(Structured diff data)
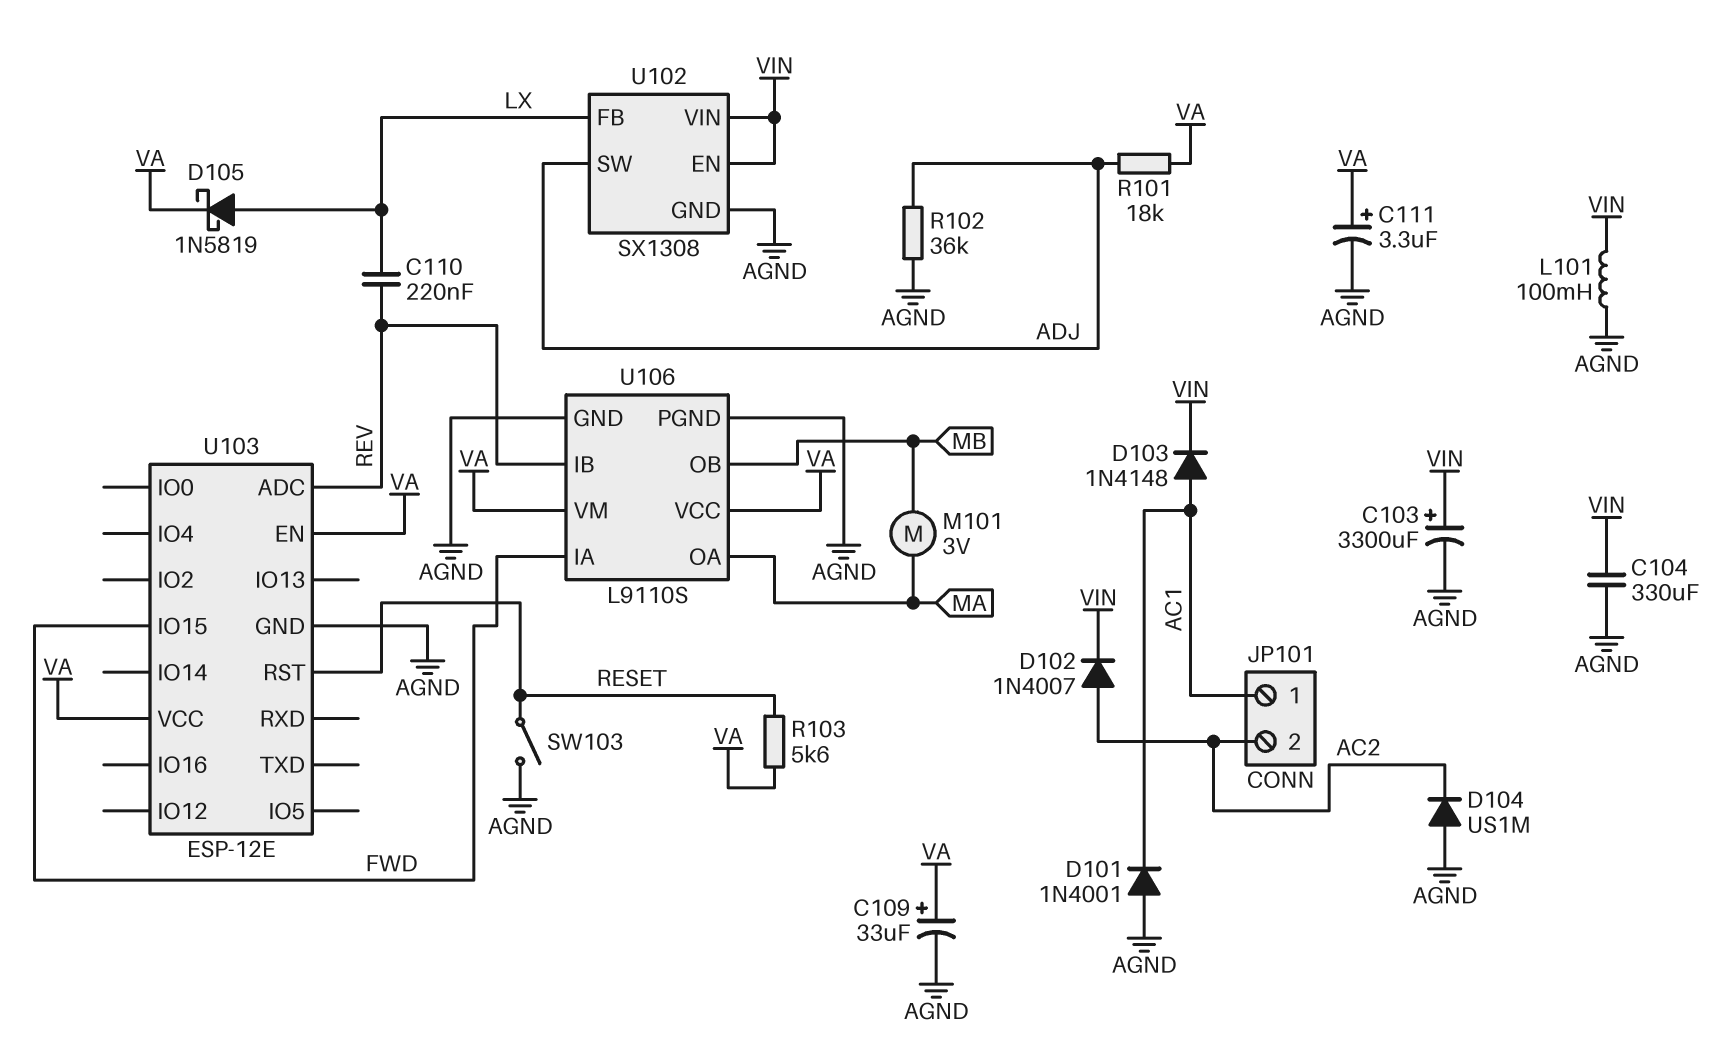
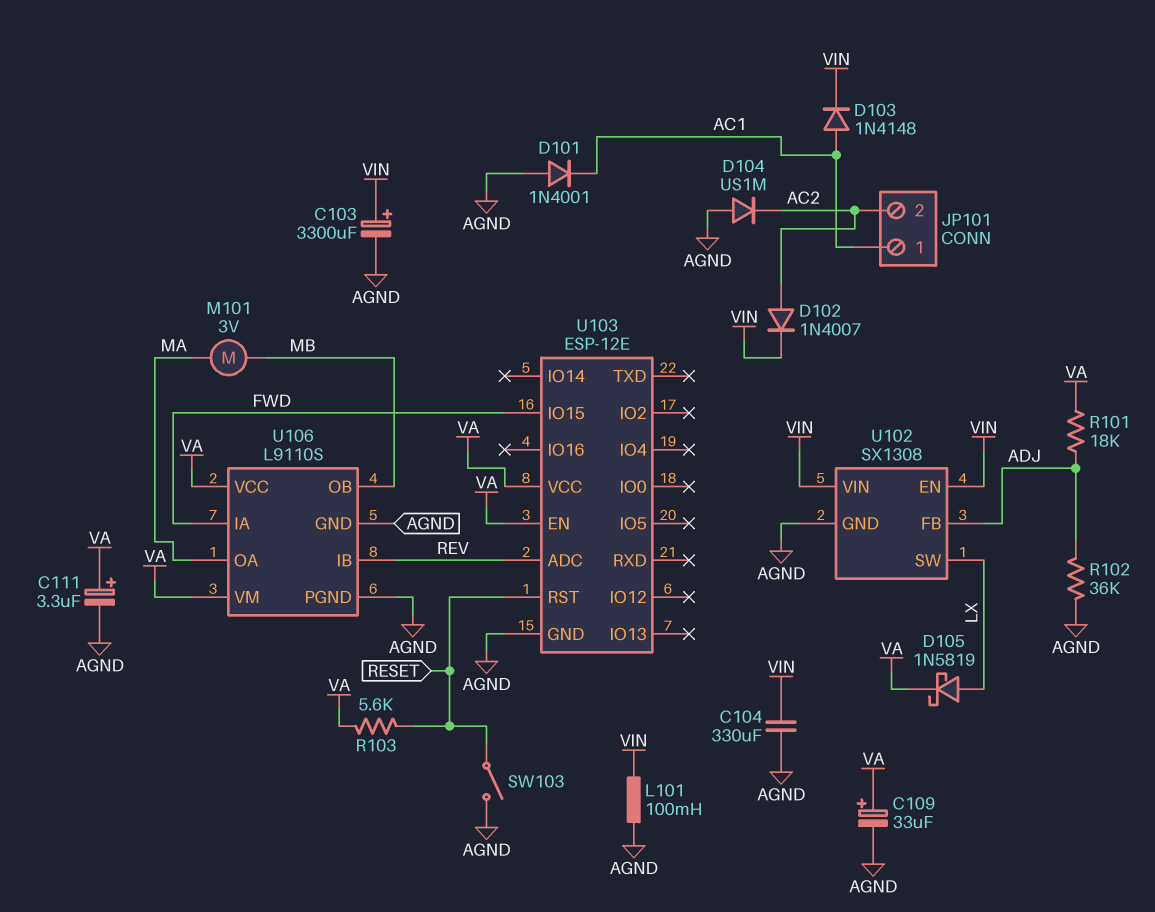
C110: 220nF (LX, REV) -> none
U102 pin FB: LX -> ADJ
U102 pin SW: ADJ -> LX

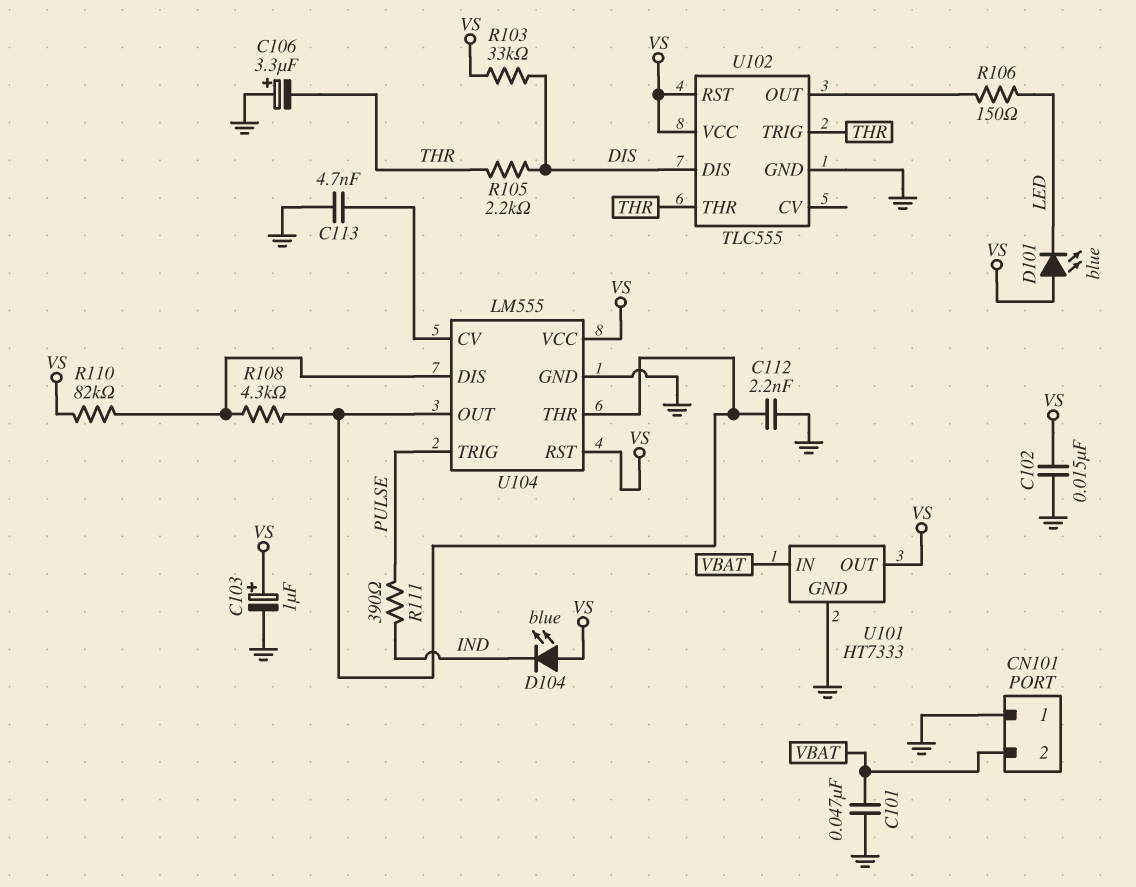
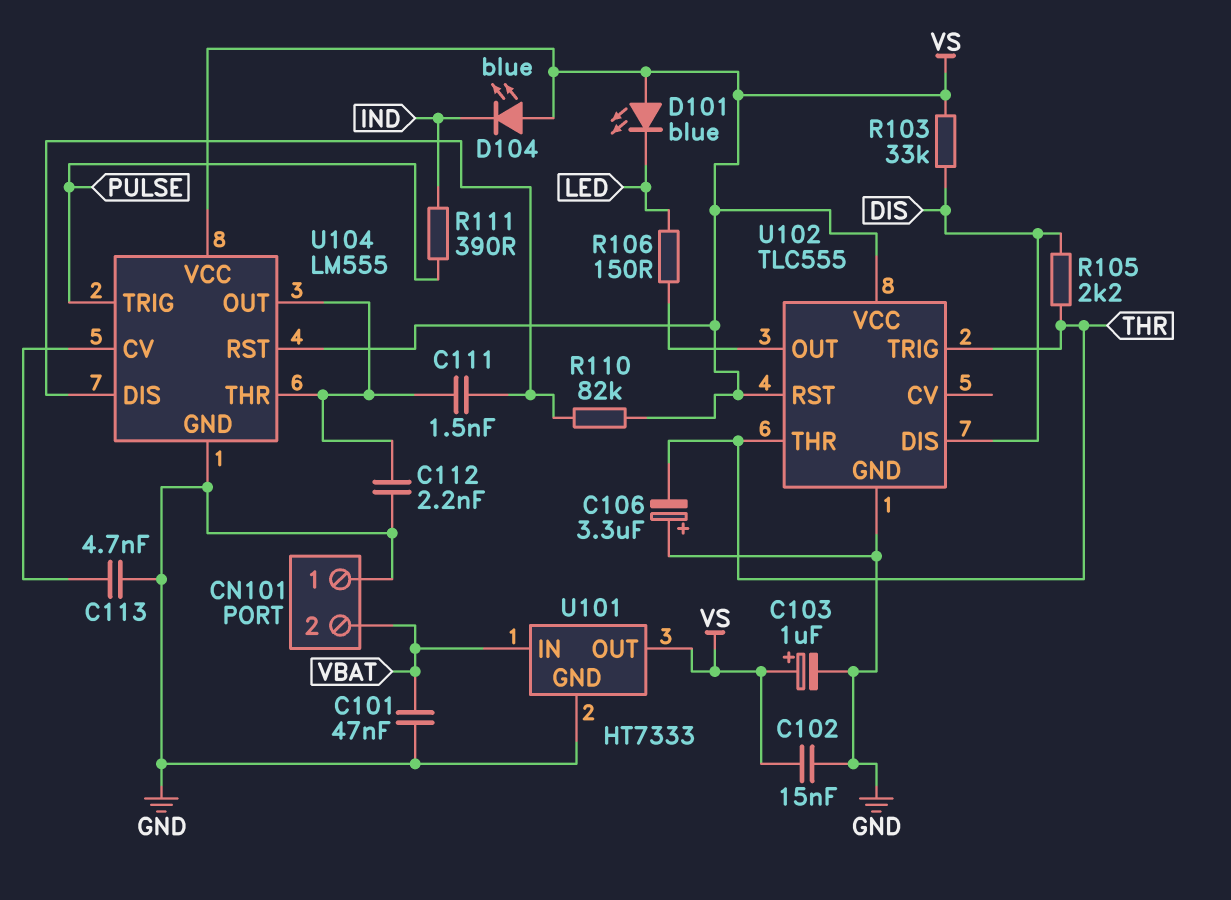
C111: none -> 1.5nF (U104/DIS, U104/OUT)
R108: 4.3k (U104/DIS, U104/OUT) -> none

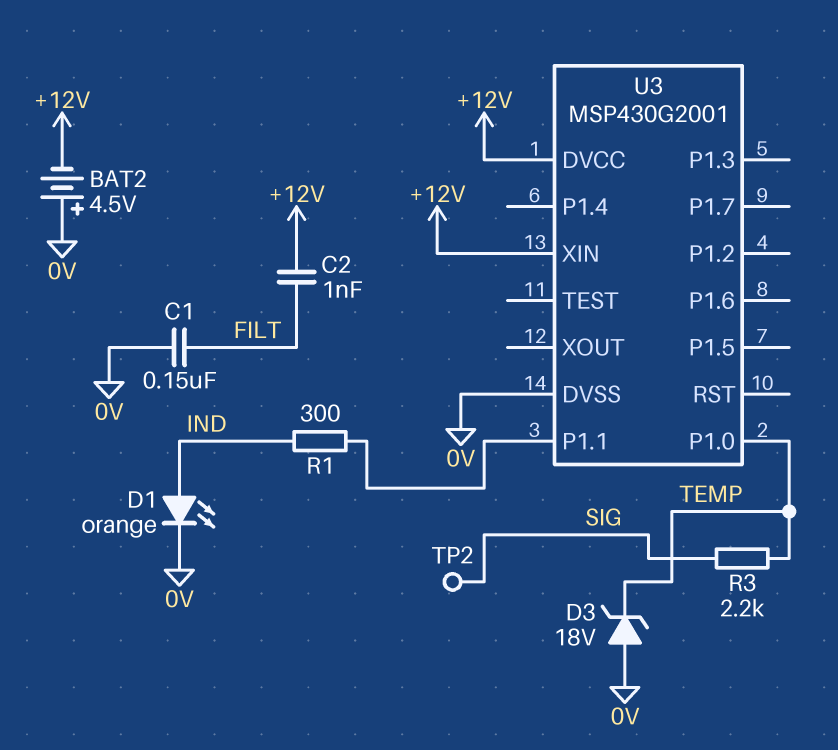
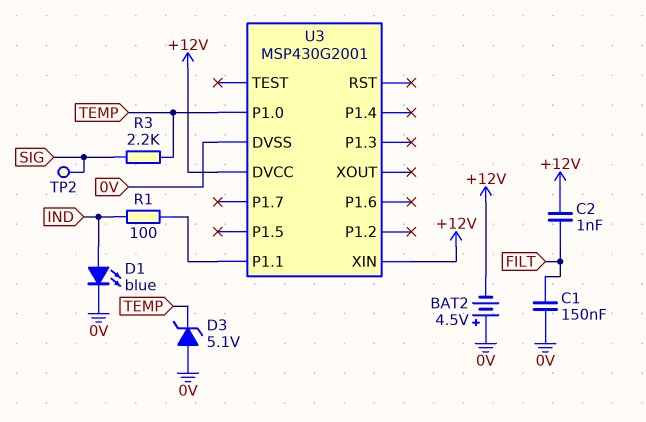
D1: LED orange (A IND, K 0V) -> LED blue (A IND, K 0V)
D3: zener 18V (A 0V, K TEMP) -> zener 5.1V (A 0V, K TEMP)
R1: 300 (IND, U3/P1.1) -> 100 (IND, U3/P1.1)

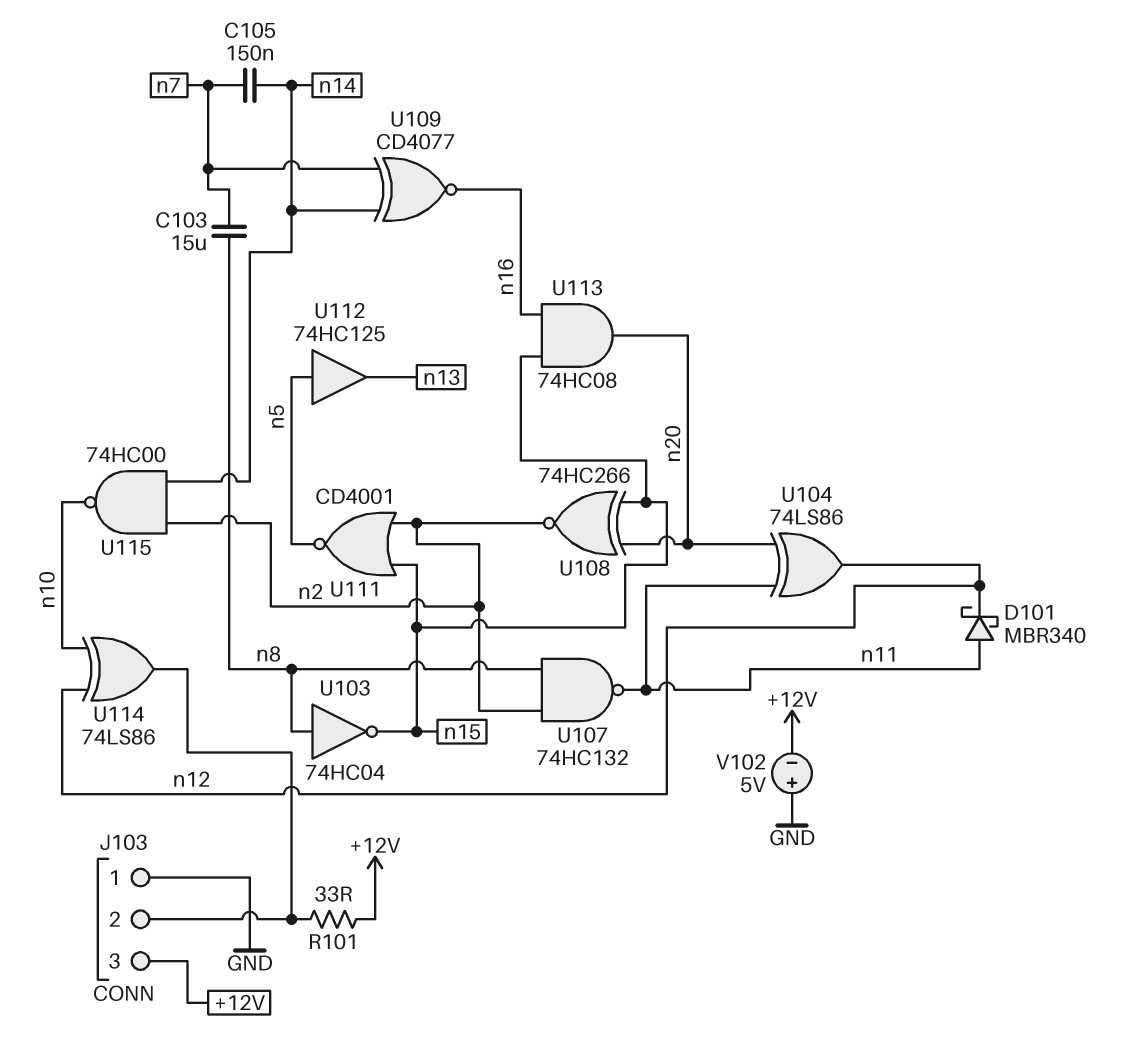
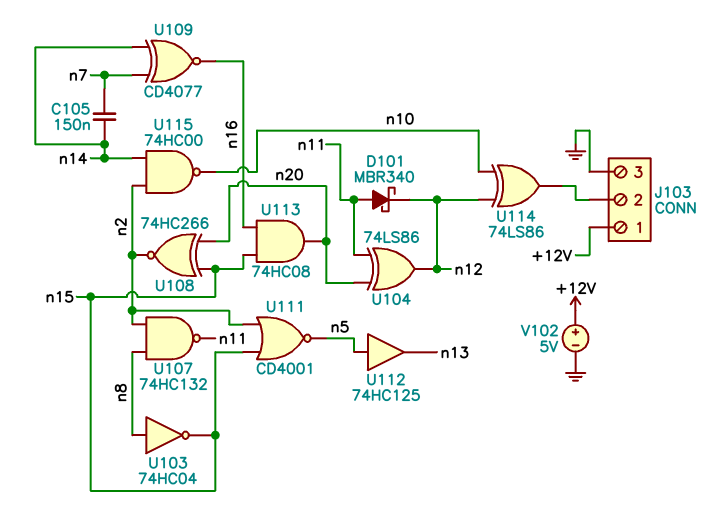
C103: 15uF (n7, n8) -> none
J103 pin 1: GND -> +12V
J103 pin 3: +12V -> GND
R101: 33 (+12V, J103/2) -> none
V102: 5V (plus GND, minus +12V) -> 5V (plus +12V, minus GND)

▶ THE PROBLEM
Make an exact copy of the records from their first line through the line containing "J103 pin 3: +12V -> GND", both ends included, with the pictures omitted.

▶ TASK OUTPUT
C110: 220nF (LX, REV) -> none
U102 pin FB: LX -> ADJ
U102 pin SW: ADJ -> LX

C111: none -> 1.5nF (U104/DIS, U104/OUT)
R108: 4.3k (U104/DIS, U104/OUT) -> none

D1: LED orange (A IND, K 0V) -> LED blue (A IND, K 0V)
D3: zener 18V (A 0V, K TEMP) -> zener 5.1V (A 0V, K TEMP)
R1: 300 (IND, U3/P1.1) -> 100 (IND, U3/P1.1)

C103: 15uF (n7, n8) -> none
J103 pin 1: GND -> +12V
J103 pin 3: +12V -> GND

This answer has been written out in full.